[[ Record set, beginning ]]
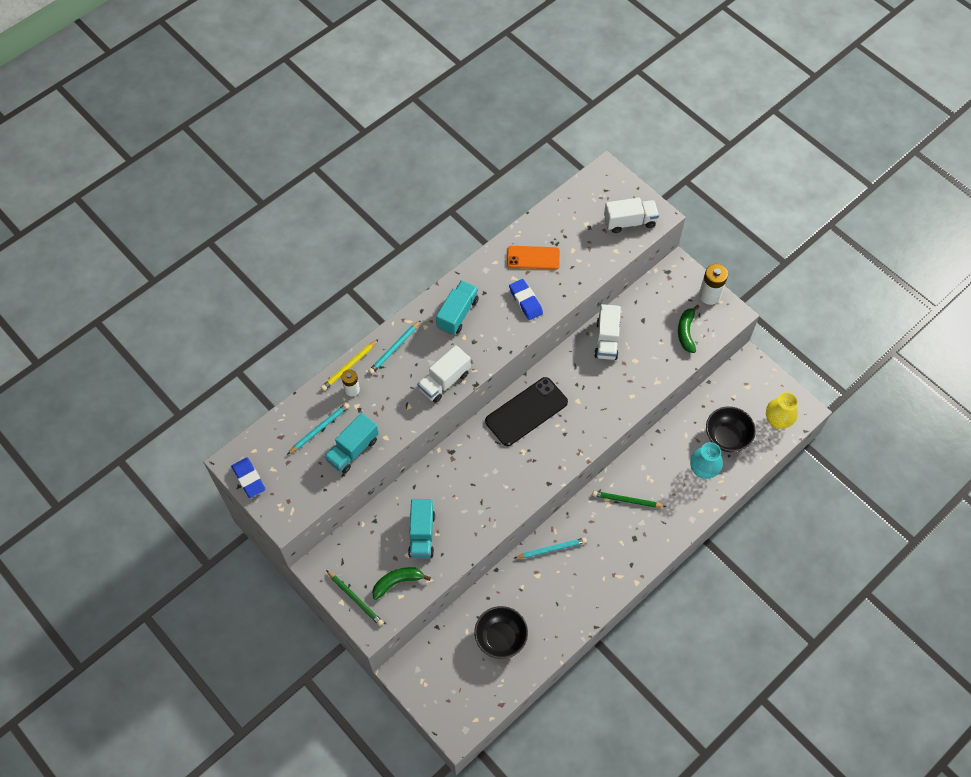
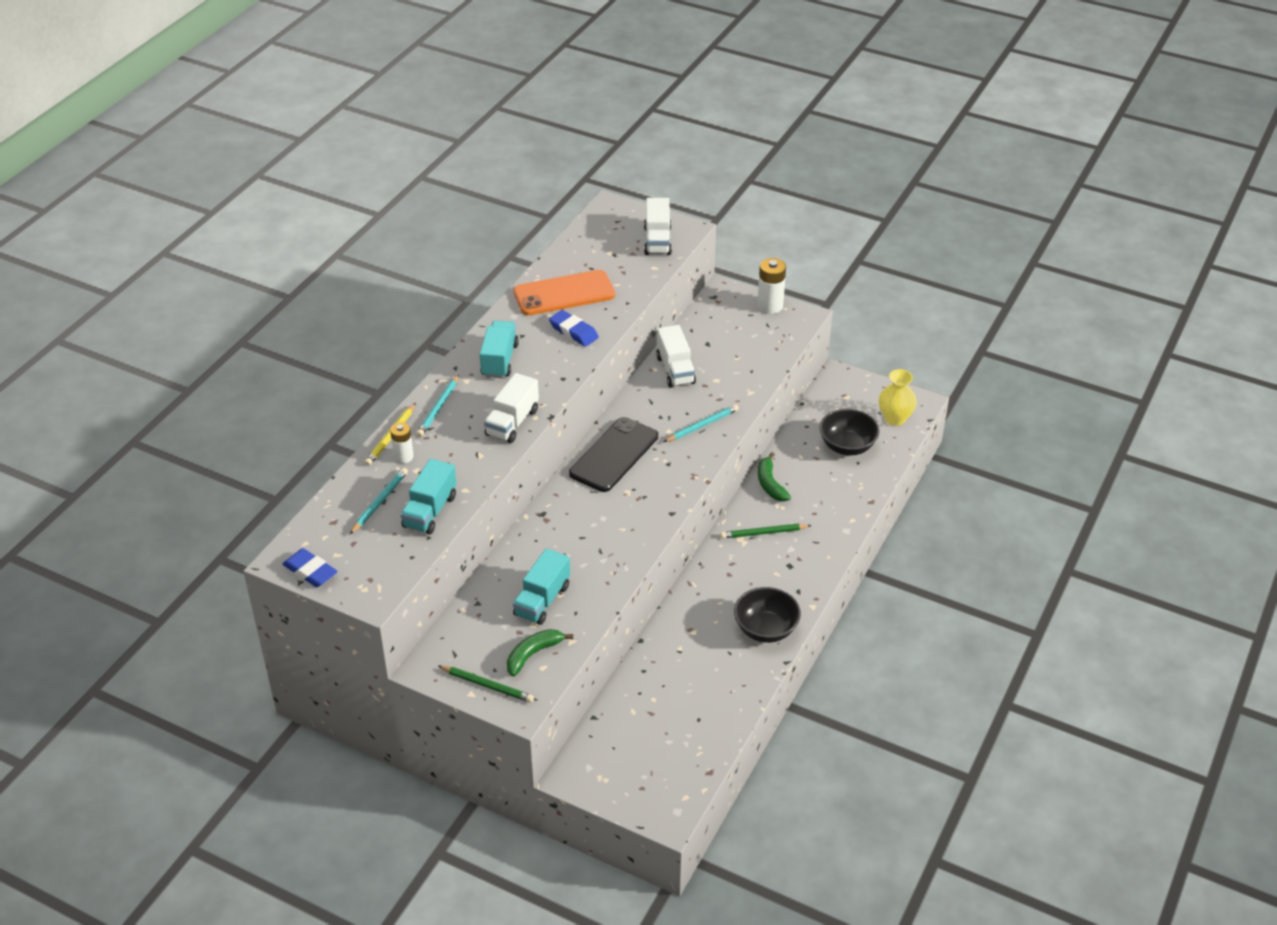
camera: 20 degrees left, 20 degrees down
turquoise truck [408,499,435,558] -> turquoise truck turned 45 degrees clockwise [513,548,570,625]
black bowl [474,606,528,659] -> black bowl moved to [734,587,801,643]
orange phone [507,246,560,270] -> orange phone [513,270,615,315], size x1.52
turquoise pencil [514,538,587,559] -> turquoise pencil moved to [664,404,739,442]
white truck [604,198,659,233] -> white truck turned 120 degrees clockwise [644,198,672,255]
green banana [678,305,700,353] -> green banana moved to [758,452,791,501]
turquoise vase [690,442,723,479] -> none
[[ Record set, end ]]
Copy all lines of the material above where the string "moved" occurs.

- _Answer space_:
black bowl [474,606,528,659] -> black bowl moved to [734,587,801,643]
turquoise pencil [514,538,587,559] -> turquoise pencil moved to [664,404,739,442]
green banana [678,305,700,353] -> green banana moved to [758,452,791,501]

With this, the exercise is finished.